_Work required:_
In the entries that follow, the first line to write out is the one containing "white hexagon: (154, 842)", and the last is the one containing "cyan rectangle: (19, 34) -> (29, 38), moved". Reproduce that stretch exactly, with nothing before or after it.

[Given records — start]

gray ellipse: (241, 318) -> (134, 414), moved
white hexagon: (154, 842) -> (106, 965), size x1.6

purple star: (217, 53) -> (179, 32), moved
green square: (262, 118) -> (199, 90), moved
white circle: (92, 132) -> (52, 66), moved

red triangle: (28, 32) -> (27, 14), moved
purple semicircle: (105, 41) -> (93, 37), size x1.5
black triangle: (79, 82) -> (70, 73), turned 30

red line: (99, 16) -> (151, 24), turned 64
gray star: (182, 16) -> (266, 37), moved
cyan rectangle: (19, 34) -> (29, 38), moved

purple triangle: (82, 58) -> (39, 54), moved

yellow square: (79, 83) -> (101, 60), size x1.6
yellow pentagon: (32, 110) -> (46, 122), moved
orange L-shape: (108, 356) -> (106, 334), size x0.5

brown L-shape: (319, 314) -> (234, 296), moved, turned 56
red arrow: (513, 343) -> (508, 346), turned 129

[Given records — finish]
[Given records — start]

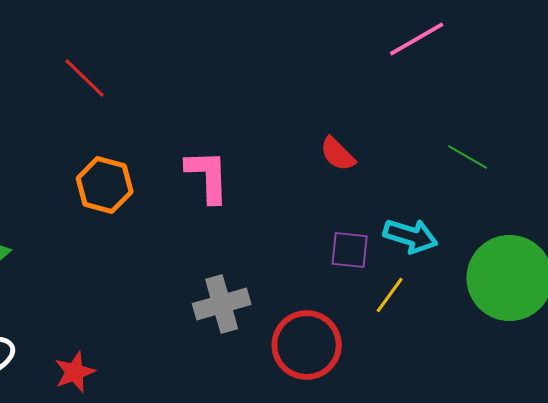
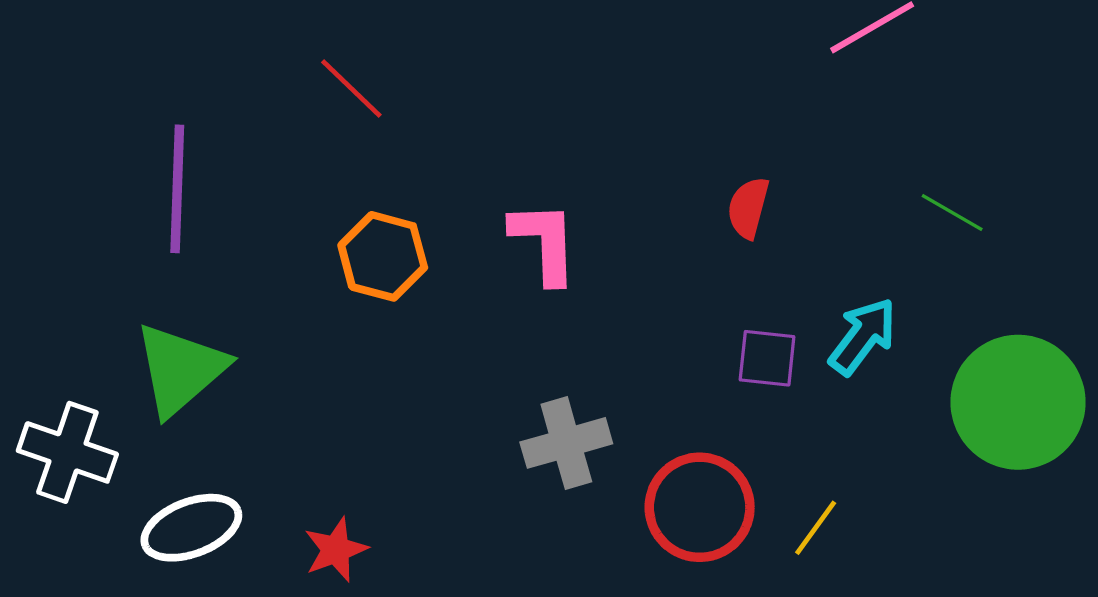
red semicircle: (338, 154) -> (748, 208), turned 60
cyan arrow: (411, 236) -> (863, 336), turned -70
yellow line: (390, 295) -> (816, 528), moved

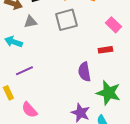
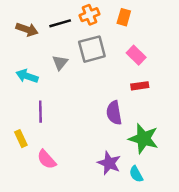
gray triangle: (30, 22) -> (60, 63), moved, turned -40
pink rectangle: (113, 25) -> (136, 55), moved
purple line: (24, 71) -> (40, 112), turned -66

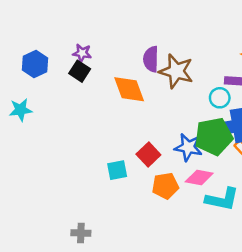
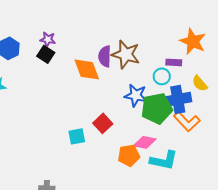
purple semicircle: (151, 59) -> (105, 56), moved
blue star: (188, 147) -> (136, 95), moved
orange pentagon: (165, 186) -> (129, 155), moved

[Given records — finish]

_Expected answer:_
white hexagon: (154, 842) -> (106, 965), size x1.6

purple star: (217, 53) -> (179, 32), moved
green square: (262, 118) -> (199, 90), moved
white circle: (92, 132) -> (52, 66), moved

red triangle: (28, 32) -> (27, 14), moved
purple semicircle: (105, 41) -> (93, 37), size x1.5
black triangle: (79, 82) -> (70, 73), turned 30

red line: (99, 16) -> (151, 24), turned 64
gray star: (182, 16) -> (266, 37), moved
cyan rectangle: (19, 34) -> (29, 38), moved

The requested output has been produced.